--- Material for this task Enclosed Below ---

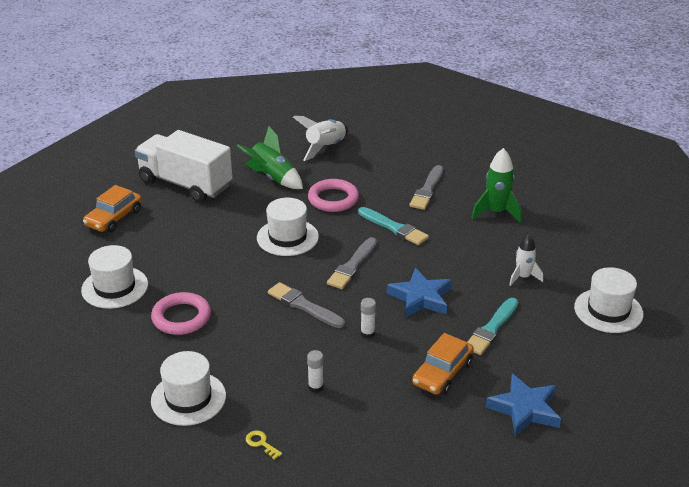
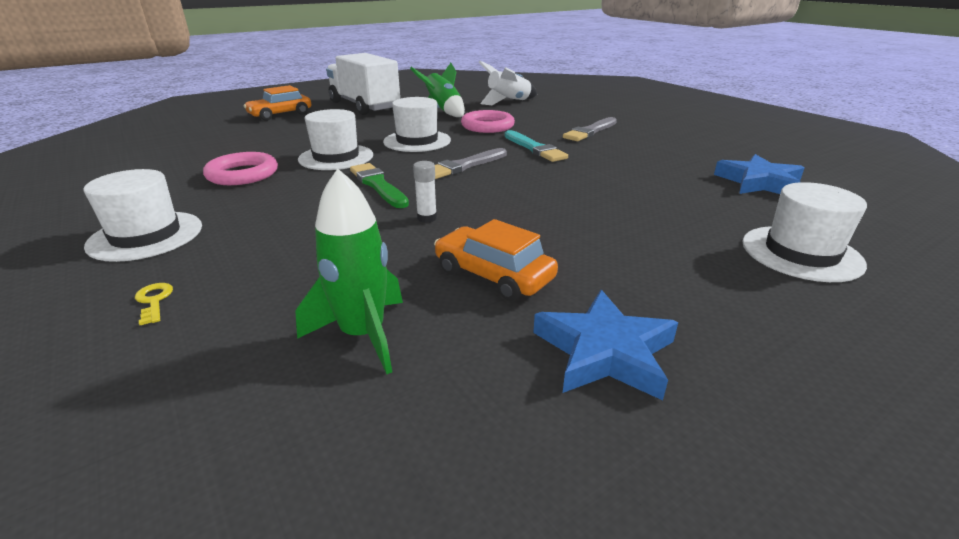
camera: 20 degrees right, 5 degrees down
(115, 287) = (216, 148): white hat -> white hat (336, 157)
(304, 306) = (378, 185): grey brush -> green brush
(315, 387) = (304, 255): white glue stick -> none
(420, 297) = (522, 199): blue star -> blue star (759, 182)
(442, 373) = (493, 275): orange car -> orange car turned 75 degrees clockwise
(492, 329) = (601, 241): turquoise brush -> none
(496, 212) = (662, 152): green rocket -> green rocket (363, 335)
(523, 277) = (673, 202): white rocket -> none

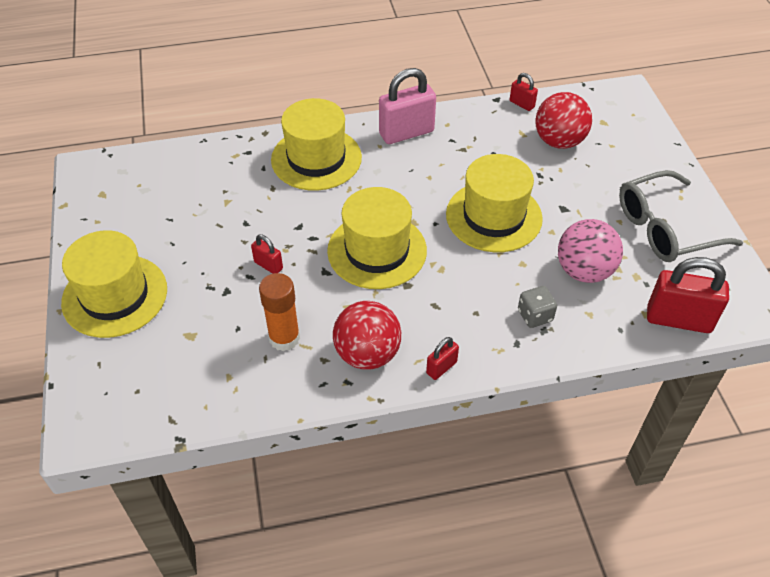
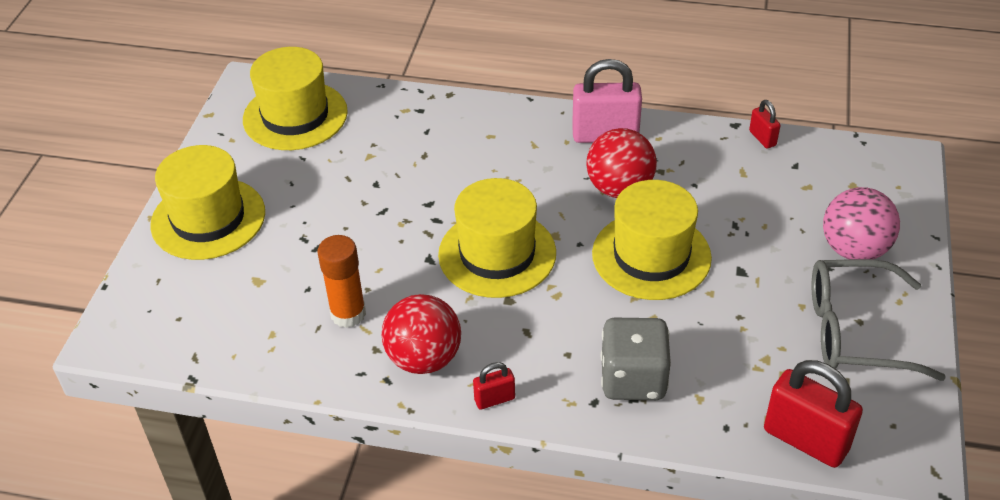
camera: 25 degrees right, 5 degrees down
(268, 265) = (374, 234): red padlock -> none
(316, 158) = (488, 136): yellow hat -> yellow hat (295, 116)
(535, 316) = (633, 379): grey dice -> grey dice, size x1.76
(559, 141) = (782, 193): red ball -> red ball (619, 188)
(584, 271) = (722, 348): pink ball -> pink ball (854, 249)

--- End of Enclosed Material for this task ---
--- Material for this task Enclosed Below ---

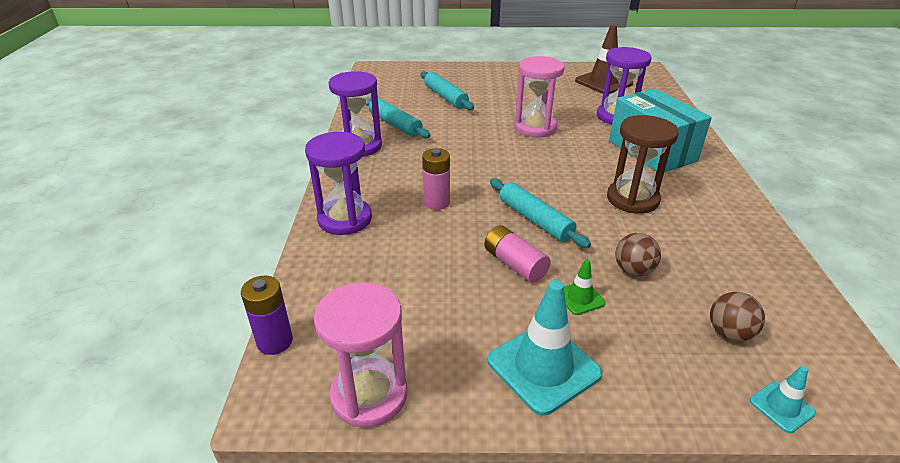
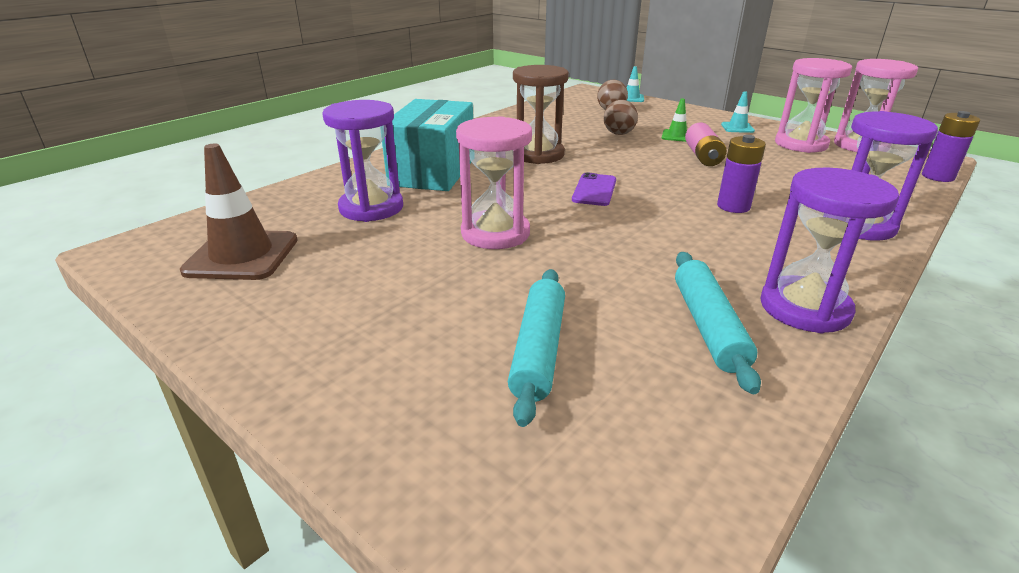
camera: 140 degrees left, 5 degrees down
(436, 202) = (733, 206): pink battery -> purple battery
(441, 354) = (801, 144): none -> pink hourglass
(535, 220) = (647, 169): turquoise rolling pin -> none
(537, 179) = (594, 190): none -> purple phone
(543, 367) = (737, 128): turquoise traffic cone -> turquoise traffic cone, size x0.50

--- End of Enclosed Material for this task ---

### Required action
Of the entries above, transcribe exactly those lines that fall between the line containing "camera: 20 degrees right, 5 degrees down" and the line containing "(442, 373) = (493, 275): orange", together with those two lines.

### Response below
camera: 20 degrees right, 5 degrees down
(115, 287) = (216, 148): white hat -> white hat (336, 157)
(304, 306) = (378, 185): grey brush -> green brush
(315, 387) = (304, 255): white glue stick -> none
(420, 297) = (522, 199): blue star -> blue star (759, 182)
(442, 373) = (493, 275): orange car -> orange car turned 75 degrees clockwise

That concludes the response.